Aim of the task>
This exercise calls for every line of the listing below that contains the word "brown".

----- Working data -----

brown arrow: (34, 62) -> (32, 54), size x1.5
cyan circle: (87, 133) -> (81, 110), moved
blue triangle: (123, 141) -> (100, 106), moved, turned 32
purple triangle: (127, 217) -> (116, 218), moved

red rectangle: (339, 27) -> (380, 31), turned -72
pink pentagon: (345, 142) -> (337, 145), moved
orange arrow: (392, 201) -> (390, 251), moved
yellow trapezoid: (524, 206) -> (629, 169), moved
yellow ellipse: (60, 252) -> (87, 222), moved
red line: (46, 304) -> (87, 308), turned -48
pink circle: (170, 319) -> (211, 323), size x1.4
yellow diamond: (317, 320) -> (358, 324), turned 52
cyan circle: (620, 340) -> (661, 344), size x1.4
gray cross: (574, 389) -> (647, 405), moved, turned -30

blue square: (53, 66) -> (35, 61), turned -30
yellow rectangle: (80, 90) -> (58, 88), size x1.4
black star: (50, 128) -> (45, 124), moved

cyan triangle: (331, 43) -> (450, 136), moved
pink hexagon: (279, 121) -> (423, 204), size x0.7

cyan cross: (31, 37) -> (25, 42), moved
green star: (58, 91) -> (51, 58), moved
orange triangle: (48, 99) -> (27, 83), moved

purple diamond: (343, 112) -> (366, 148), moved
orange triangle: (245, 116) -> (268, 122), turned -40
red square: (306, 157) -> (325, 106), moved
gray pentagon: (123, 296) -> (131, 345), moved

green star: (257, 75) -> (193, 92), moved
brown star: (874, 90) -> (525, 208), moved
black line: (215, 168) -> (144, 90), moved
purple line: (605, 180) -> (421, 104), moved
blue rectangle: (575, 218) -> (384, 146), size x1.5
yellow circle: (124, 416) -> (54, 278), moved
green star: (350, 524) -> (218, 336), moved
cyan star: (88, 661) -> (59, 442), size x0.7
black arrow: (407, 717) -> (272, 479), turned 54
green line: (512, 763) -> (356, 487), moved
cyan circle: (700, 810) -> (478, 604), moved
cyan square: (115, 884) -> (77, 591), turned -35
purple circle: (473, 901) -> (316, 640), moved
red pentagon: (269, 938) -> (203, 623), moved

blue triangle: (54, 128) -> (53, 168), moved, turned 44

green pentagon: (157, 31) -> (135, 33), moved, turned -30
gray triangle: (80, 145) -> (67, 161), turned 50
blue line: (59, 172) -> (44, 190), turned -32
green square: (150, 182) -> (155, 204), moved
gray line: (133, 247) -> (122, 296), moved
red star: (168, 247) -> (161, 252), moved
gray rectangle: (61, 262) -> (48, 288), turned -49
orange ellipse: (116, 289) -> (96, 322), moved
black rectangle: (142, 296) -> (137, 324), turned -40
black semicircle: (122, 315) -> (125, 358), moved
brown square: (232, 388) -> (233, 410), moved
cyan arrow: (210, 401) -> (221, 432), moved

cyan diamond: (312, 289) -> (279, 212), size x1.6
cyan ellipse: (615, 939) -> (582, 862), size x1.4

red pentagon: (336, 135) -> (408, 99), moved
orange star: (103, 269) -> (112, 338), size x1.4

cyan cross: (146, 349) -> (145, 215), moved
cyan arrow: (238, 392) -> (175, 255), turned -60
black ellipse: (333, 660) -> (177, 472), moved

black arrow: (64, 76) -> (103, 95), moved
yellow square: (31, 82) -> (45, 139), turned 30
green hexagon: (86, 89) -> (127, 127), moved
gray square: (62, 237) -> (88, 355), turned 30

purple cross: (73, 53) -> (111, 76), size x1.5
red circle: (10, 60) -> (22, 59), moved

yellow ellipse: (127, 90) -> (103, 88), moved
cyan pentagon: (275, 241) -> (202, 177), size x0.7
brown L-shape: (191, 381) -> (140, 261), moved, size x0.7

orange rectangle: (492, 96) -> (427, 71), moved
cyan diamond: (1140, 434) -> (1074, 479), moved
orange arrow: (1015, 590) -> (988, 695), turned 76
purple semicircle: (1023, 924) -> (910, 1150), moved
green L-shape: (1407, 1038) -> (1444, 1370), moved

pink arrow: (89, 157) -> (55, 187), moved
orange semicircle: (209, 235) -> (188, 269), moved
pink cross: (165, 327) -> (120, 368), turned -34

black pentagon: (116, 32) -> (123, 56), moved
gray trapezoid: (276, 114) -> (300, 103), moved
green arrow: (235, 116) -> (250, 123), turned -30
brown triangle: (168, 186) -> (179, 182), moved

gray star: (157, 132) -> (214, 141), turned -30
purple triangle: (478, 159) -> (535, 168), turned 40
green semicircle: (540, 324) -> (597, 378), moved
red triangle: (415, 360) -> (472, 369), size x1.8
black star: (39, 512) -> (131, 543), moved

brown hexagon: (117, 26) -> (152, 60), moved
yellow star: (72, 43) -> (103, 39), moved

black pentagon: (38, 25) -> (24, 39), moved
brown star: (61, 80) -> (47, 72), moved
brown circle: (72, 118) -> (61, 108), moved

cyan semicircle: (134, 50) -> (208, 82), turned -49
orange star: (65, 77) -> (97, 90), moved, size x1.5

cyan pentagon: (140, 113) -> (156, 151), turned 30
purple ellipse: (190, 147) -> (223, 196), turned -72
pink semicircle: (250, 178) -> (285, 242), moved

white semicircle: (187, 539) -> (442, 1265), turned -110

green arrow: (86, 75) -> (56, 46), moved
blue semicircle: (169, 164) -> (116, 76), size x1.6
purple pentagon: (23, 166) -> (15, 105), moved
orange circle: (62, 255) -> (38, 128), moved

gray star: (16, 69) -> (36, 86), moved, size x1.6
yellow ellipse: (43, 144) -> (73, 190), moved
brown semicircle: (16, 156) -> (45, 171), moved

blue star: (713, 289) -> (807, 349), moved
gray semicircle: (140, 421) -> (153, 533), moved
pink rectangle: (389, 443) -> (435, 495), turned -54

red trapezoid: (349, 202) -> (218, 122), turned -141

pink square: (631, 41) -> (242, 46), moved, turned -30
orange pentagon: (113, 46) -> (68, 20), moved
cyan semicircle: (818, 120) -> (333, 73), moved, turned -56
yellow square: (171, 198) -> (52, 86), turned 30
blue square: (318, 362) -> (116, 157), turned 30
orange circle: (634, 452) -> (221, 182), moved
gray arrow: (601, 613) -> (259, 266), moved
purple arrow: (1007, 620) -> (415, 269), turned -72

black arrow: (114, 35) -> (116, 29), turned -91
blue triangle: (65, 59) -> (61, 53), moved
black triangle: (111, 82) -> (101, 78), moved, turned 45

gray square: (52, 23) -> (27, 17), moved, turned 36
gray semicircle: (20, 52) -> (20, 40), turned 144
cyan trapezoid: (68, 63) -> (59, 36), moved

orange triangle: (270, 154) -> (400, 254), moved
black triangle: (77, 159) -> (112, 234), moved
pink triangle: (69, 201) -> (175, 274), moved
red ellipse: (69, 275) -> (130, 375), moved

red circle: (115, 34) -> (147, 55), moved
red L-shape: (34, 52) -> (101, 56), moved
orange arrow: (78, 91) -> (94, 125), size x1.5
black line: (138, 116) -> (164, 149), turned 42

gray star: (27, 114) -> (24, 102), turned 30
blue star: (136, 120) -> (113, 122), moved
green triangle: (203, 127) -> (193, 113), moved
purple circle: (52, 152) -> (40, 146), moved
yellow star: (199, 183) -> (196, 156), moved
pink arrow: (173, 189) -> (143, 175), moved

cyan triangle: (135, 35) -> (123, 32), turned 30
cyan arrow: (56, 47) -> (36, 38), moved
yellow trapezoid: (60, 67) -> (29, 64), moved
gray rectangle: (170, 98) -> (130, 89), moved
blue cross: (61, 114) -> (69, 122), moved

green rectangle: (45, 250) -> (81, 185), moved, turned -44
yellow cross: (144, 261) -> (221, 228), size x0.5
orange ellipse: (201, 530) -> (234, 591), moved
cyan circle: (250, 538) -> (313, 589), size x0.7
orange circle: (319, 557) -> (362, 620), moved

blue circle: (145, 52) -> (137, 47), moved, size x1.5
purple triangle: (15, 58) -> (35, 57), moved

-----

Exercise solution>
brown arrow: (34, 62) -> (32, 54), size x1.5
brown star: (874, 90) -> (525, 208), moved
brown square: (232, 388) -> (233, 410), moved
brown L-shape: (191, 381) -> (140, 261), moved, size x0.7
brown triangle: (168, 186) -> (179, 182), moved
brown hexagon: (117, 26) -> (152, 60), moved
brown star: (61, 80) -> (47, 72), moved
brown circle: (72, 118) -> (61, 108), moved
brown semicircle: (16, 156) -> (45, 171), moved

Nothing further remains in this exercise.